### [WORK REQUIRED]
Using the entries below, show all lines with the string "pentagon".

Content starts

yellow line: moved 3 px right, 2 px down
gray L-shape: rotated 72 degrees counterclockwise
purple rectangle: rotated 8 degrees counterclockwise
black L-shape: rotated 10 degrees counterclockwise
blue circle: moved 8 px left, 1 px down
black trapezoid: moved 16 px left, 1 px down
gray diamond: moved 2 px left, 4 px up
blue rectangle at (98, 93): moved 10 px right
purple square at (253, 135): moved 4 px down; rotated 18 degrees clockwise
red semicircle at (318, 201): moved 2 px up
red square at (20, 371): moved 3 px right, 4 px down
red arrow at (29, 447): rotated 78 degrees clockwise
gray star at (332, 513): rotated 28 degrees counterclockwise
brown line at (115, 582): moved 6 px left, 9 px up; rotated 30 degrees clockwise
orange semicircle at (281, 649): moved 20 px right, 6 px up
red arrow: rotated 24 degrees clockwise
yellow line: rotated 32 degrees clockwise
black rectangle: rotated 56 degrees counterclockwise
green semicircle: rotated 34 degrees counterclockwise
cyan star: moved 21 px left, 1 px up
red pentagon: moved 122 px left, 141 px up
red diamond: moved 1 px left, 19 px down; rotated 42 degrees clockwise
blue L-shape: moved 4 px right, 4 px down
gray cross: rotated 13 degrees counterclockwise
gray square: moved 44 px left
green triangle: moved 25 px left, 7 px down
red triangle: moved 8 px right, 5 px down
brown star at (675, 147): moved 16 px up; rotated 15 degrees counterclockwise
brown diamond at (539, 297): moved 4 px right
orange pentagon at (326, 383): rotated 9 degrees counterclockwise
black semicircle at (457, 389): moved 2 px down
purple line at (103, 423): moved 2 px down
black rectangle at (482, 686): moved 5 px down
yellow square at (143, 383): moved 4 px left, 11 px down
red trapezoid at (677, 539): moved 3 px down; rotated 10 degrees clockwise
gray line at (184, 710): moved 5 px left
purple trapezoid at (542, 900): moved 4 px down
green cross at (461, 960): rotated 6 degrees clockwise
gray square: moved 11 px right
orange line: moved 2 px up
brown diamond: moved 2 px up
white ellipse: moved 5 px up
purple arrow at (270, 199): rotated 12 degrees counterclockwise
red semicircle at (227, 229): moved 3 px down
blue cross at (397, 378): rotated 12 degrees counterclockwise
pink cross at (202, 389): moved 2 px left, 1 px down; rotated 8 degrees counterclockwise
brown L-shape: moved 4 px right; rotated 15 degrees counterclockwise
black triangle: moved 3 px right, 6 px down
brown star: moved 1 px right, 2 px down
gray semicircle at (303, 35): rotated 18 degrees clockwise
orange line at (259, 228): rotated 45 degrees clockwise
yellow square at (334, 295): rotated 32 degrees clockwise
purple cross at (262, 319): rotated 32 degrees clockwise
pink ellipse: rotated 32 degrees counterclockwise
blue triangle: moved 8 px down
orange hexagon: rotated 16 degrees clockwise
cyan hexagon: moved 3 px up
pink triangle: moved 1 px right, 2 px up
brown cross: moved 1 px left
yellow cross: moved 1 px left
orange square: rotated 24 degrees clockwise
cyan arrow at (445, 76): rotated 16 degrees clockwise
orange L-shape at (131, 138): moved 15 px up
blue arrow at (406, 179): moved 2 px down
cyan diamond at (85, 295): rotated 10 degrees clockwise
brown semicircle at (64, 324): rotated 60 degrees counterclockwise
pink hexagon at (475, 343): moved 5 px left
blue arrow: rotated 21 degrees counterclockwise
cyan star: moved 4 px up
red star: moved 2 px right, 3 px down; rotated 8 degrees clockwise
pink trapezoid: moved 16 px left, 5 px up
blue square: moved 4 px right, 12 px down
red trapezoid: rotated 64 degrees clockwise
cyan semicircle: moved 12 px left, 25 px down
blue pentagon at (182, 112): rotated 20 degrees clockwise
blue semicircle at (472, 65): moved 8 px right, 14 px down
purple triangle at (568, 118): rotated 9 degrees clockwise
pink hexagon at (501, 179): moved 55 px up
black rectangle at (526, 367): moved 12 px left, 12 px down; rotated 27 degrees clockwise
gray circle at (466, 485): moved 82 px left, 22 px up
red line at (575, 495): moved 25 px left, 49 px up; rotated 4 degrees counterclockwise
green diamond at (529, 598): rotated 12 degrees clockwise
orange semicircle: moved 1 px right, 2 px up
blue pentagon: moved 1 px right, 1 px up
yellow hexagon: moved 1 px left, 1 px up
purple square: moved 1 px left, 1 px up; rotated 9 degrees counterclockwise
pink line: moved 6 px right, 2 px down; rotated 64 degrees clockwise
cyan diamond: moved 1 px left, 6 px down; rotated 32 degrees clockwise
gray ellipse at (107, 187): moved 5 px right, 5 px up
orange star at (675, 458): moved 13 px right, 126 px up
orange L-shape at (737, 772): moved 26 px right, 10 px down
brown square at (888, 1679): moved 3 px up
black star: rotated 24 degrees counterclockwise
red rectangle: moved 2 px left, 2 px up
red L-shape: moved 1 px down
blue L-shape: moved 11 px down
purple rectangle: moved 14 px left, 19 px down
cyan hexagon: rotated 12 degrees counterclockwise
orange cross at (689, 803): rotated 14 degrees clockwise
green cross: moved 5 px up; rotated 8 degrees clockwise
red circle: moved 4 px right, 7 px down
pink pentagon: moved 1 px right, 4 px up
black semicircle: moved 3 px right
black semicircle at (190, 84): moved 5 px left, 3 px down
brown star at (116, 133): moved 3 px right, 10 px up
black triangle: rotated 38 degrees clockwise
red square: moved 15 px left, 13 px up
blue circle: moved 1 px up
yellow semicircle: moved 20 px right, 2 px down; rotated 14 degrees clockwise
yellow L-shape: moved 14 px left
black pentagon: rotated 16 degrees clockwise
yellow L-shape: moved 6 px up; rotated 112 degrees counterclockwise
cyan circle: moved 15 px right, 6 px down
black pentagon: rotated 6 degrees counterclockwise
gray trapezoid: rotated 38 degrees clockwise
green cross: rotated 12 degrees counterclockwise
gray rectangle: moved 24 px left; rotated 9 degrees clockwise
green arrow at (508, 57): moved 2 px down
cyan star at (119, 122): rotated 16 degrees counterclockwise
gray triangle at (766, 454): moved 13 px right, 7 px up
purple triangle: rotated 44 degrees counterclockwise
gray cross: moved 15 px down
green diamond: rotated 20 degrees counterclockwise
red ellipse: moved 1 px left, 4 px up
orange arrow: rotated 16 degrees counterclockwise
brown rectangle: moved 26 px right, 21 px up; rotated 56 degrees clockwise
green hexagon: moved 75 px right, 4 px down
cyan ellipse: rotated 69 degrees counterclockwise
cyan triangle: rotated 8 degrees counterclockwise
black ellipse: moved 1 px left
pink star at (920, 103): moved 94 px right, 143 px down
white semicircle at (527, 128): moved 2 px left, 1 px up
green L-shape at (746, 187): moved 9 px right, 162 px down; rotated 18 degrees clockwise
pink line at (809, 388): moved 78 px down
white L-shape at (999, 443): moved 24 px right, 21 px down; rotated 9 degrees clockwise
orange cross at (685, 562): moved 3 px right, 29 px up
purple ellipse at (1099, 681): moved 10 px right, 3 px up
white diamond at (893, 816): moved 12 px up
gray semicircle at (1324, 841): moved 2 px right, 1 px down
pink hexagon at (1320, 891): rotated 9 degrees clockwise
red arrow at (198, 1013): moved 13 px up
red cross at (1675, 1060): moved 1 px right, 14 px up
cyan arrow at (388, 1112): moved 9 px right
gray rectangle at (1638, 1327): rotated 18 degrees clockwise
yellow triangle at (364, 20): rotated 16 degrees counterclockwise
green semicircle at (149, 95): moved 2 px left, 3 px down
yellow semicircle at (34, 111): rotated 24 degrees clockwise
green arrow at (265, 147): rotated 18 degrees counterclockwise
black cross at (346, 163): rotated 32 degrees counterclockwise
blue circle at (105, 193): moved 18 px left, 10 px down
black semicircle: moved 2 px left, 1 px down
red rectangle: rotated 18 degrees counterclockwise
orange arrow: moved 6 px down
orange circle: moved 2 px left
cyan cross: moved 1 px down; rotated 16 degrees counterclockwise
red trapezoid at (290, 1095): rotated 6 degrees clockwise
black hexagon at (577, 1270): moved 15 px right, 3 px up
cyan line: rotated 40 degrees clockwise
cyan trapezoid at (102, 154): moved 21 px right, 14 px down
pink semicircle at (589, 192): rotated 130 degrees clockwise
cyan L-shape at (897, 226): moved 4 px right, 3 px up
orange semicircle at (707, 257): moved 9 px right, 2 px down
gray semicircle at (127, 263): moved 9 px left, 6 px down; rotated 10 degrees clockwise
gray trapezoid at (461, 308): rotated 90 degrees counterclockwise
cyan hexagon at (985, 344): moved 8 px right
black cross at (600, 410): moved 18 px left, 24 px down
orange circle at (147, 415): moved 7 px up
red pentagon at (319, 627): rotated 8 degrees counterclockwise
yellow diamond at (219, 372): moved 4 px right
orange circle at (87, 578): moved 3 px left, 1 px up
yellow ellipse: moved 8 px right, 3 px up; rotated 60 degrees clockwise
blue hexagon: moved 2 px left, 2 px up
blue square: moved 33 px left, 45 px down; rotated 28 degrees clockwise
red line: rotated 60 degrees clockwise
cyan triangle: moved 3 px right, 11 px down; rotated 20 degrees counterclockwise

Content ends

### [OUTPUT FOR THIS TASK]
red pentagon: moved 122 px left, 141 px up
orange pentagon at (326, 383): rotated 9 degrees counterclockwise
blue pentagon at (182, 112): rotated 20 degrees clockwise
blue pentagon: moved 1 px right, 1 px up
pink pentagon: moved 1 px right, 4 px up
black pentagon: rotated 16 degrees clockwise
black pentagon: rotated 6 degrees counterclockwise
red pentagon at (319, 627): rotated 8 degrees counterclockwise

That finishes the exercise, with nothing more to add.